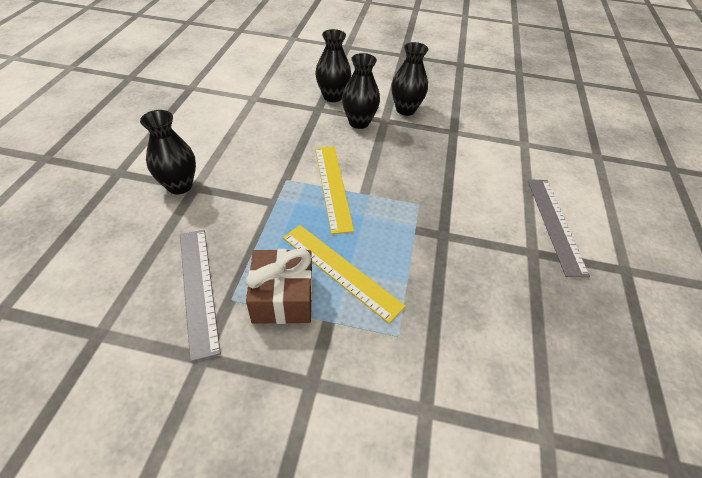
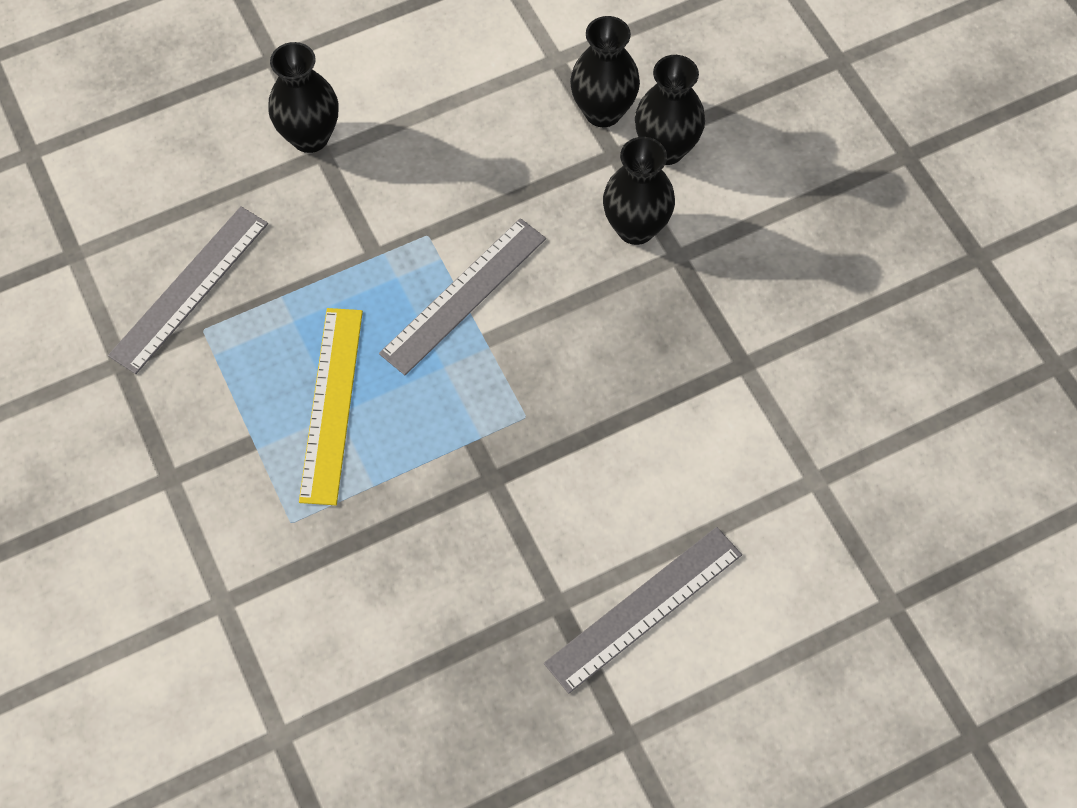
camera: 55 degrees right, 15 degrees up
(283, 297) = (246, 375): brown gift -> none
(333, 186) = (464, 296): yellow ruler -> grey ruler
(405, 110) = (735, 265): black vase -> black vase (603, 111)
...
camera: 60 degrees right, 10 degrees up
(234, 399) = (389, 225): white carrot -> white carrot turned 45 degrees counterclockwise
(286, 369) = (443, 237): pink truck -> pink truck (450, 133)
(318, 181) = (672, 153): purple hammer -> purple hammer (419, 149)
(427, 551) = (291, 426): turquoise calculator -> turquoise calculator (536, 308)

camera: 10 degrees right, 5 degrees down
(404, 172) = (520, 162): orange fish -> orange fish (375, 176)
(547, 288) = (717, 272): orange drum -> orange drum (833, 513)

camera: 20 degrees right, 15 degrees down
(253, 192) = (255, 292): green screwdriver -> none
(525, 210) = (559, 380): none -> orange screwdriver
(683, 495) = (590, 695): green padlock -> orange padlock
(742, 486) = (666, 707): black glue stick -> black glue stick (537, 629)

TASK TO CARRY OUT - Look above for the line containing "(525, 210) = (559, 380): none" and the line containing "(742, 486) = (666, 707): black". Transcribe both, with the lines between them, exactly.

EXERCISE ANSWER -
(525, 210) = (559, 380): none -> orange screwdriver
(683, 495) = (590, 695): green padlock -> orange padlock
(742, 486) = (666, 707): black glue stick -> black glue stick (537, 629)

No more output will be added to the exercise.